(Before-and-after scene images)
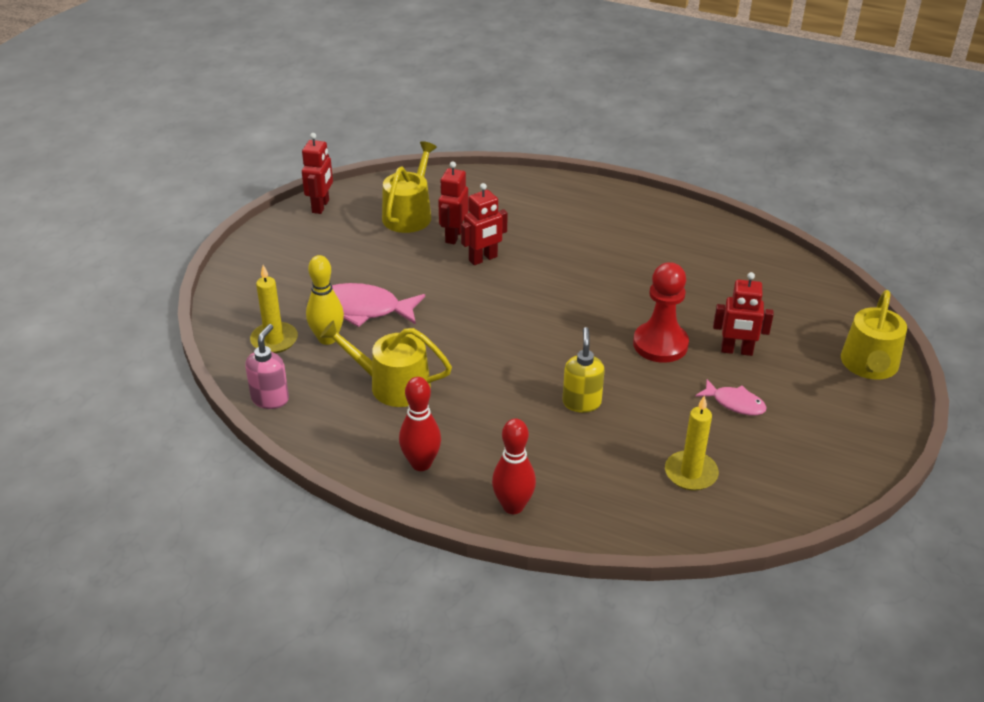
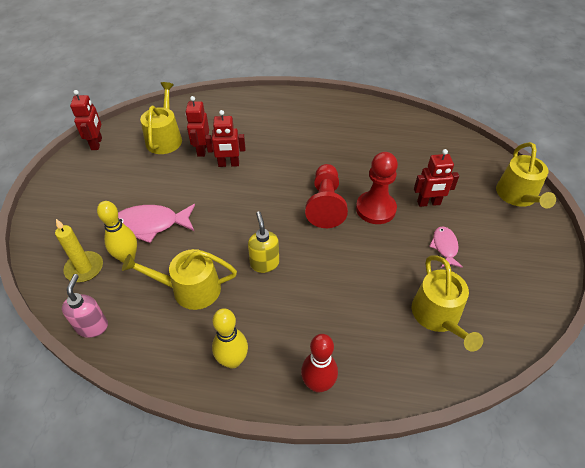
camera: 15 degrees left, 10 degrees up
(421, 463) = (233, 360): red bowling pin -> yellow bowling pin
(483, 259) = (228, 164): red robot -> red robot turned 45 degrees clockwise
(581, 402) = (338, 271): yellow soap dispenser -> yellow soap dispenser (264, 263)
(595, 327) = (325, 204): none -> red pawn
(691, 473) = (438, 316): yellow candle -> yellow watering can
(735, 403) = (444, 247): pink fish -> pink fish turned 105 degrees counterclockwise

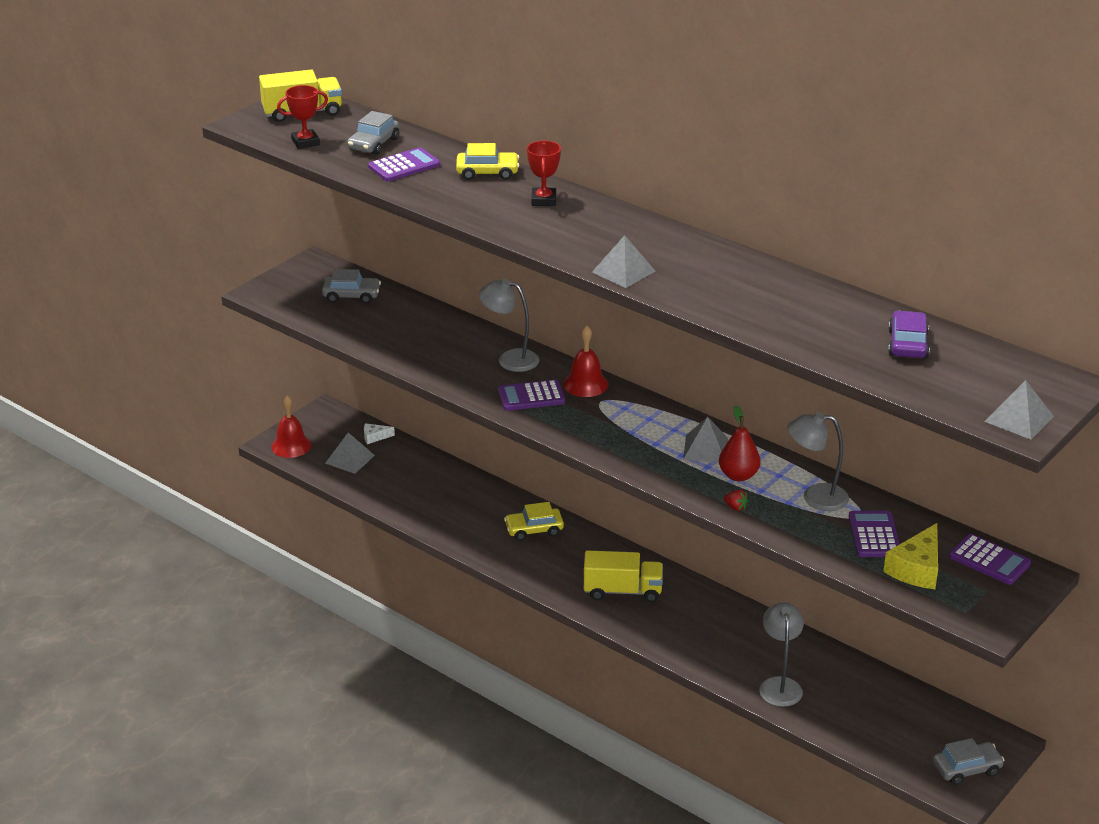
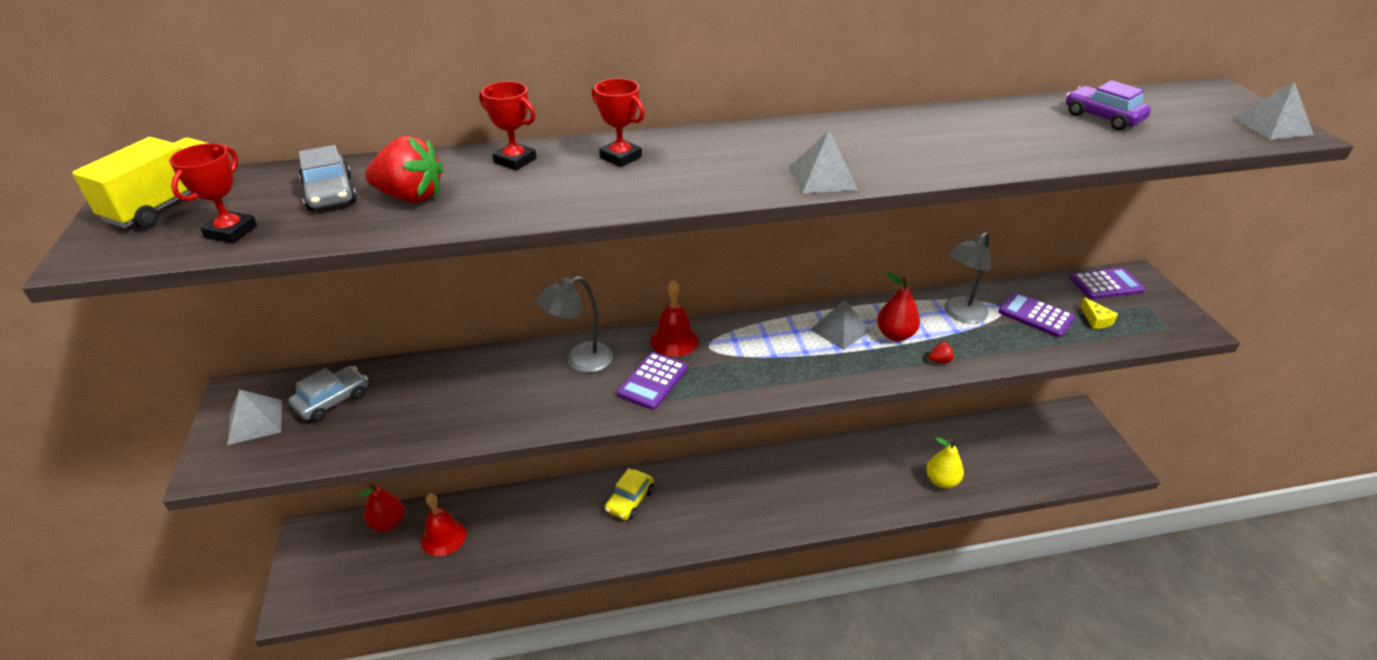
camera: 50 degrees left, 5 degrees up
(291, 446) = (314, 594): red bell -> red bell (443, 537)
(350, 459) = (391, 561): grey pyramid -> grey pyramid (255, 421)
(375, 437) = (388, 523): white cheese -> red pear
(404, 166) = (411, 197): purple calculator -> red strawberry
(487, 172) = (515, 161): yellow car -> red trophy
(622, 591) = (757, 497): yellow truck -> none
(779, 685) = (941, 481): grey lamp -> yellow pear
(917, 568) = (1096, 320): yellow cheese -> yellow cheese, size x0.53
(967, 769) = (1096, 446): grey car -> none

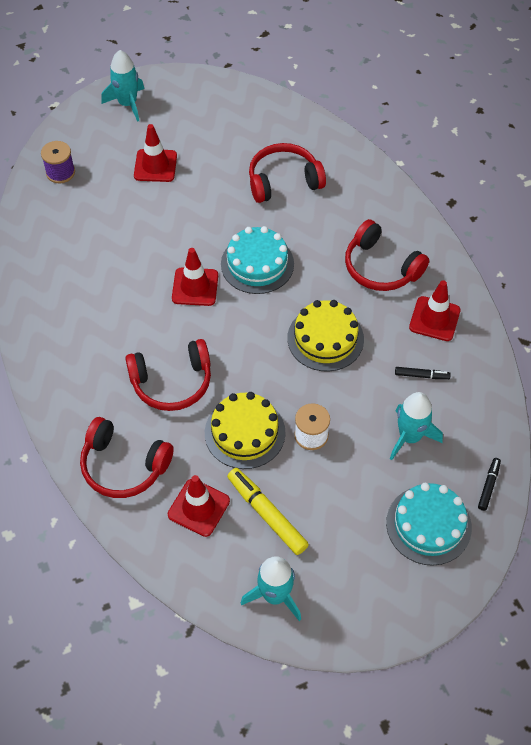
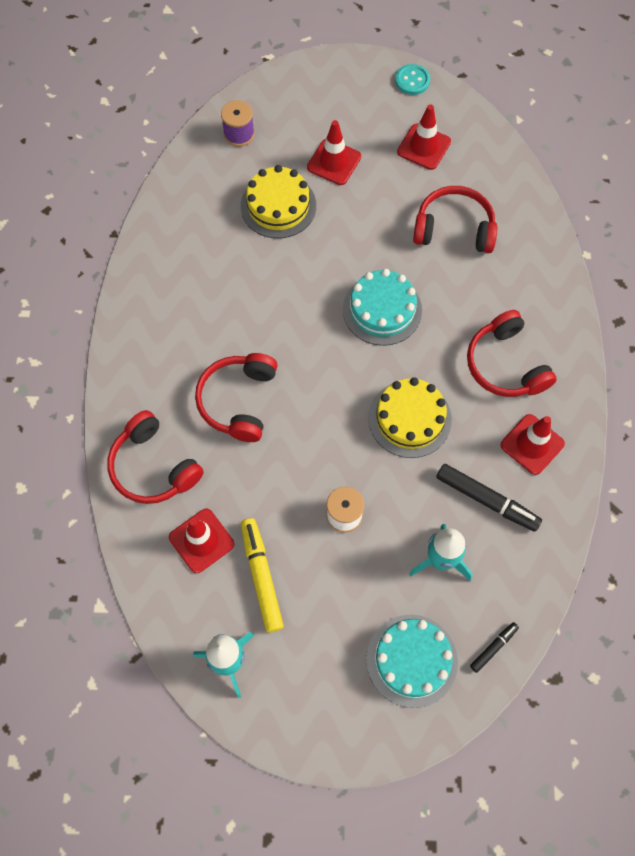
camera: 25 degrees right, 10 degrees up
(128, 104) = (339, 83): turquoise rocket -> none
(172, 382) = (238, 401): red headphones -> red headphones turned 90 degrees clockwise
(189, 82) = (412, 80): none -> turquoise button
(195, 287) = (309, 309): red traffic cone -> red traffic cone (424, 147)
(245, 432) = (282, 483): yellow cake -> yellow cake (278, 206)
(421, 375) = (486, 500): black marker -> black marker, size x1.85

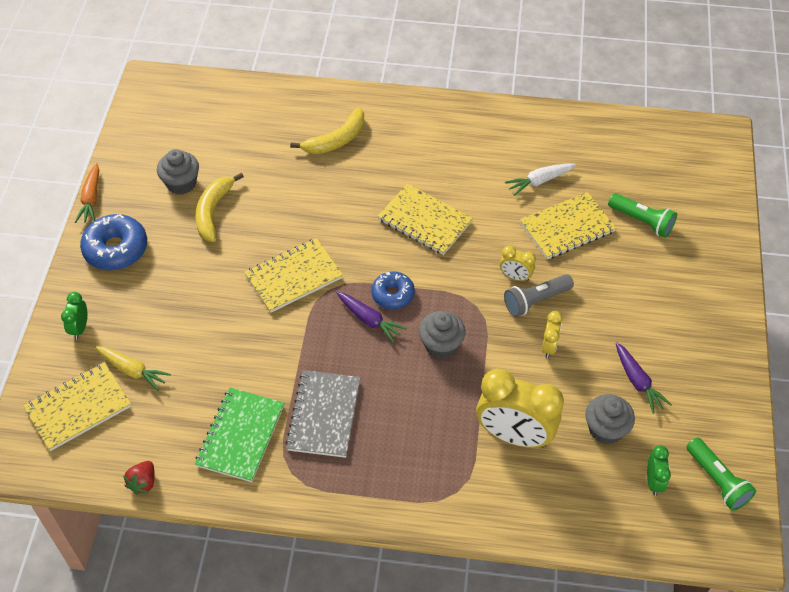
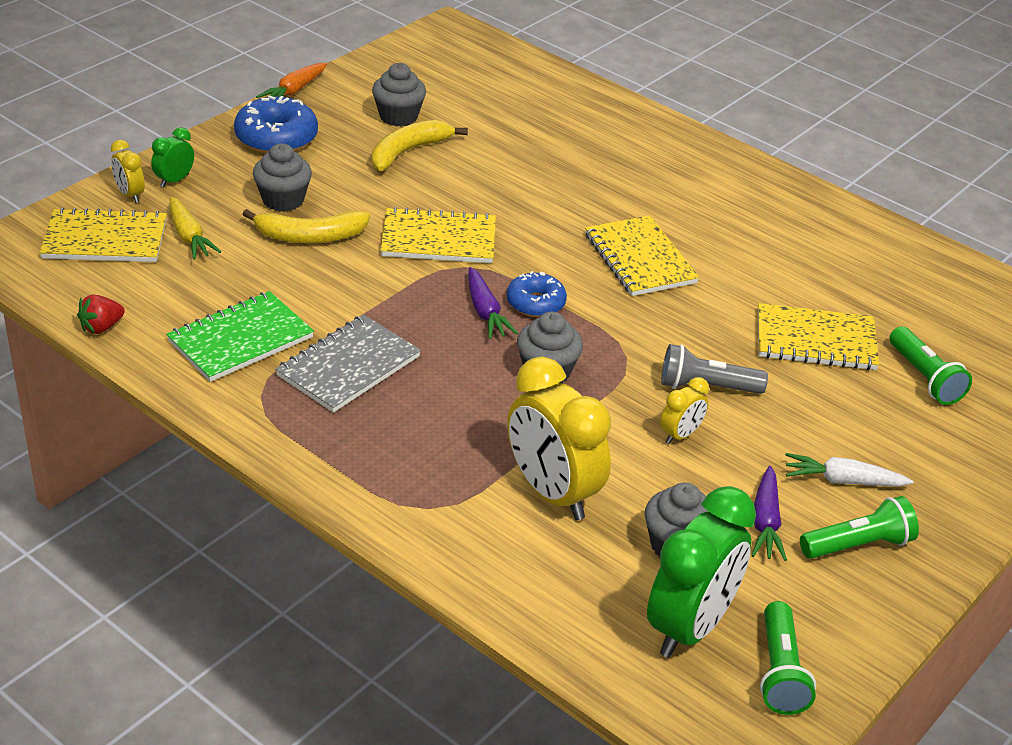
camera: 30 degrees right, 15 degrees down
(167, 302) = (283, 200): none -> grey cupcake
(336, 140) = (606, 151): yellow banana -> yellow banana (310, 236)
(515, 277) = (702, 354): yellow clock -> yellow clock (130, 195)
(539, 181) = (821, 285): white carrot -> white carrot (843, 481)
(653, 481) = (689, 627): green clock -> green clock, size x2.14
(693, 367) = (858, 545): none -> green flashlight

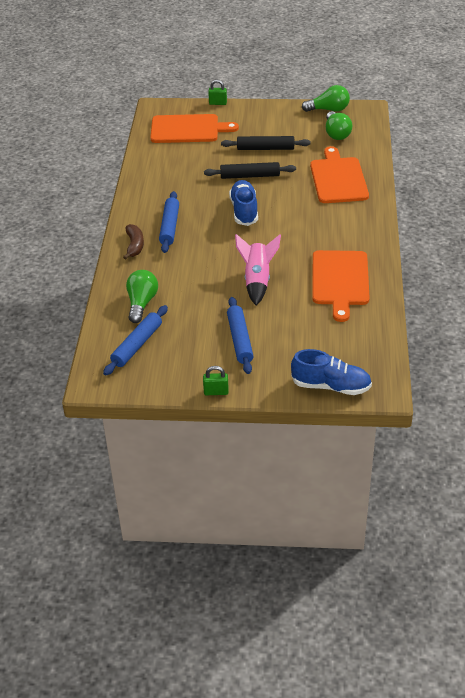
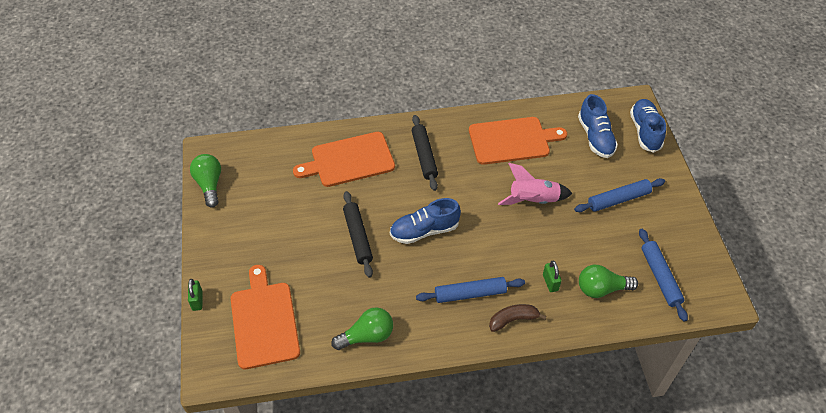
camera: 105 degrees left, 10 degrees up
(137, 345) = (660, 277): blue rolling pin -> blue rolling pin turned 60 degrees clockwise
(216, 392) = (688, 204): green padlock -> green padlock (550, 282)
(265, 148) = (299, 232): black rolling pin -> black rolling pin (424, 156)
(330, 343) = (595, 137): none -> blue shoe
(336, 133) = (261, 172): green light bulb -> green light bulb (367, 336)

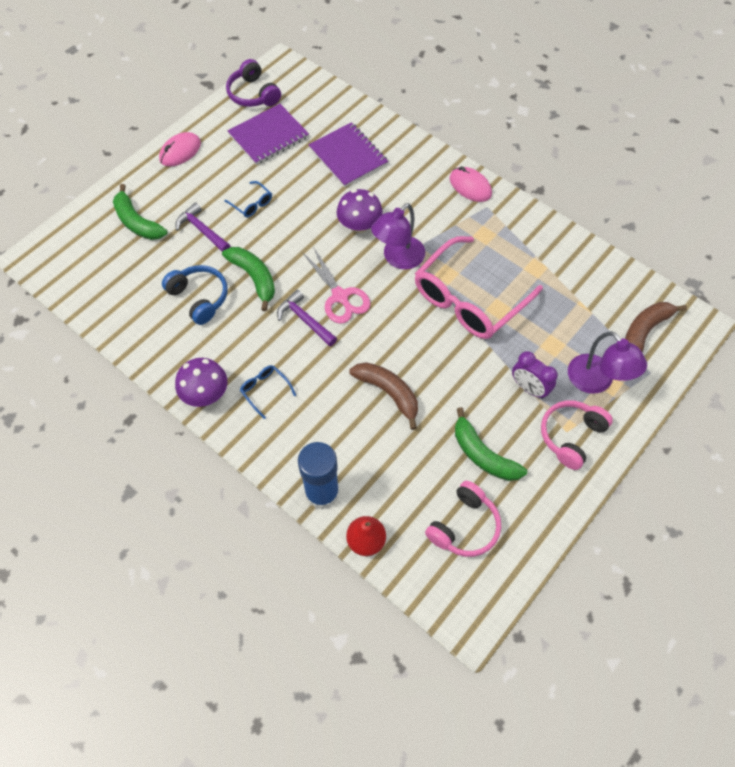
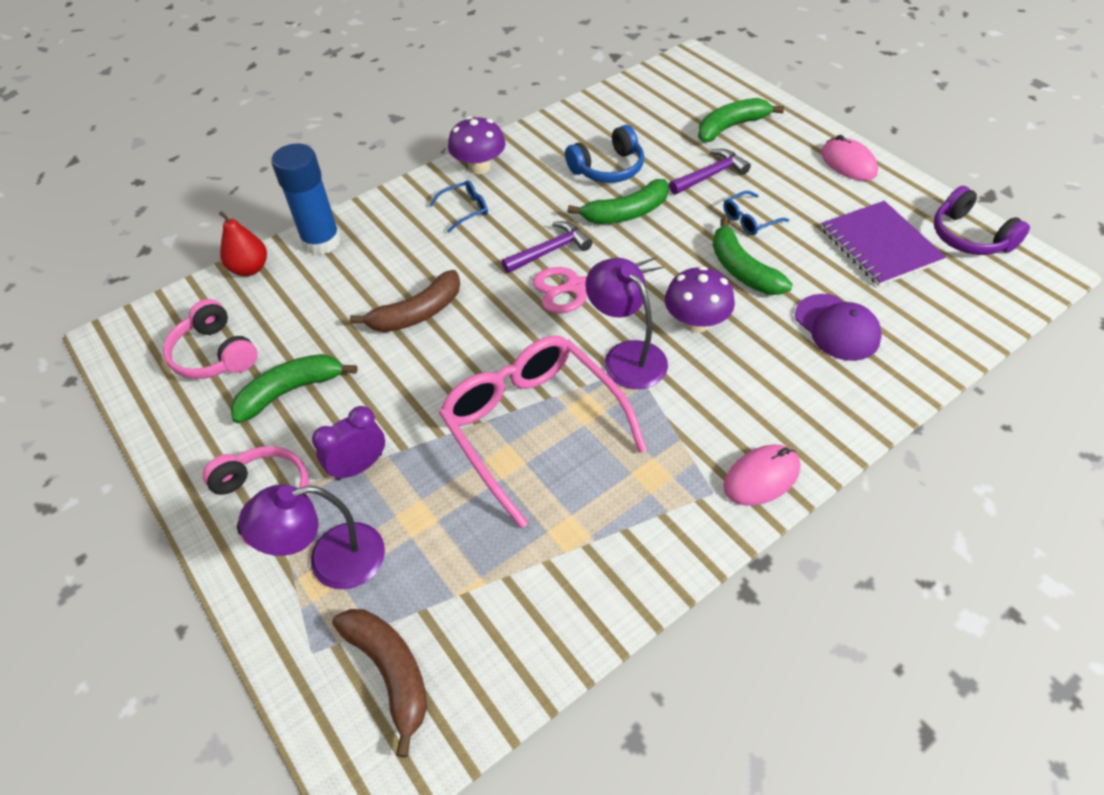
camera: 105 degrees right, 10 degrees down
(253, 94) = (969, 237): purple headphones -> purple headphones turned 105 degrees counterclockwise
(304, 205) = (742, 269): none -> green banana
(348, 156) = (837, 327): purple notebook -> purple cap

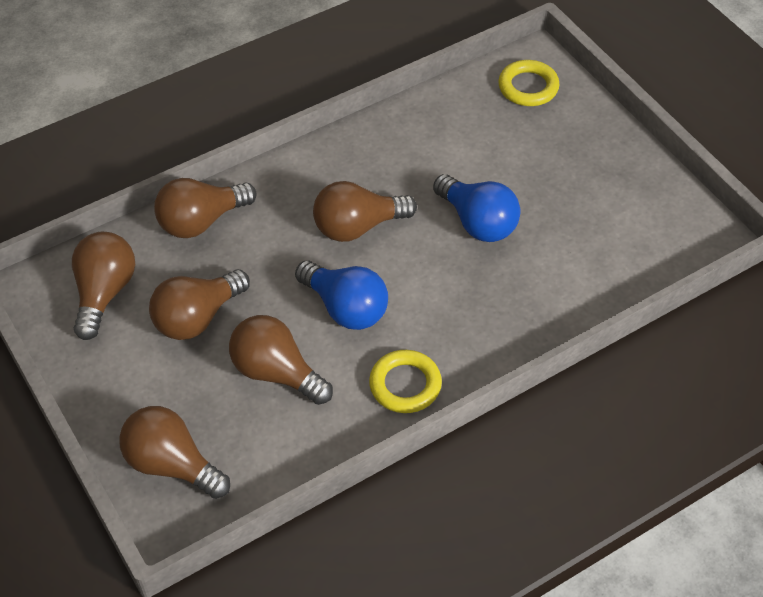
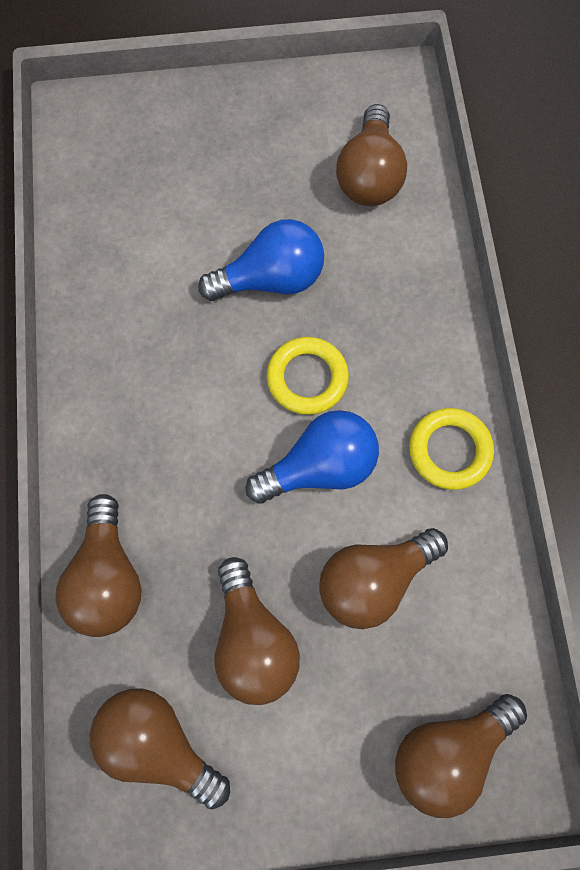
camera: 65 degrees left, 20 degrees up
(358, 227) = (212, 403): brown light bulb -> brown light bulb (369, 175)
(528, 87) = (109, 139): yellow ring -> yellow ring (307, 378)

## [PROBLEM REQUIREMENTS]
Could every entry above be printed again exactly, images excluded?

## [RESULT OF THE EXERCISE]
camera: 15 degrees left, 10 degrees up
(421, 463) = (233, 360): red bowling pin -> yellow bowling pin
(483, 259) = (228, 164): red robot -> red robot turned 45 degrees clockwise
(581, 402) = (338, 271): yellow soap dispenser -> yellow soap dispenser (264, 263)
(595, 327) = (325, 204): none -> red pawn
(691, 473) = (438, 316): yellow candle -> yellow watering can
(735, 403) = (444, 247): pink fish -> pink fish turned 105 degrees counterclockwise

camera: 50 degrees left, 5 degrees up
(291, 446) = (314, 594): red bell -> red bell (443, 537)
(350, 459) = (391, 561): grey pyramid -> grey pyramid (255, 421)
(375, 437) = (388, 523): white cheese -> red pear
(404, 166) = (411, 197): purple calculator -> red strawberry
(487, 172) = (515, 161): yellow car -> red trophy
(622, 591) = (757, 497): yellow truck -> none
(779, 685) = (941, 481): grey lamp -> yellow pear
(917, 568) = (1096, 320): yellow cheese -> yellow cheese, size x0.53
(967, 769) = (1096, 446): grey car -> none

camera: 25 degrees right, 10 degrees up
(128, 104) = (339, 83): turquoise rocket -> none
(172, 382) = (238, 401): red headphones -> red headphones turned 90 degrees clockwise
(189, 82) = (412, 80): none -> turquoise button
(195, 287) = (309, 309): red traffic cone -> red traffic cone (424, 147)
(245, 432) = (282, 483): yellow cake -> yellow cake (278, 206)
(421, 375) = (486, 500): black marker -> black marker, size x1.85

camera: 30 degrees right, 15 degrees down
(167, 302) = (283, 200): none -> grey cupcake
(336, 140) = (606, 151): yellow banana -> yellow banana (310, 236)
(515, 277) = (702, 354): yellow clock -> yellow clock (130, 195)
(539, 181) = (821, 285): white carrot -> white carrot (843, 481)
(653, 481) = (689, 627): green clock -> green clock, size x2.14
(693, 367) = (858, 545): none -> green flashlight

camera: 105 degrees left, 10 degrees up
(137, 345) = (660, 277): blue rolling pin -> blue rolling pin turned 60 degrees clockwise
(216, 392) = (688, 204): green padlock -> green padlock (550, 282)
(265, 148) = (299, 232): black rolling pin -> black rolling pin (424, 156)
(330, 343) = (595, 137): none -> blue shoe
(336, 133) = (261, 172): green light bulb -> green light bulb (367, 336)

camera: 105 degrees right, 10 degrees down
(253, 94) = (969, 237): purple headphones -> purple headphones turned 105 degrees counterclockwise
(304, 205) = (742, 269): none -> green banana
(348, 156) = (837, 327): purple notebook -> purple cap

camera: 65 degrees left, 20 degrees up
(358, 227) = (212, 403): brown light bulb -> brown light bulb (369, 175)
(528, 87) = (109, 139): yellow ring -> yellow ring (307, 378)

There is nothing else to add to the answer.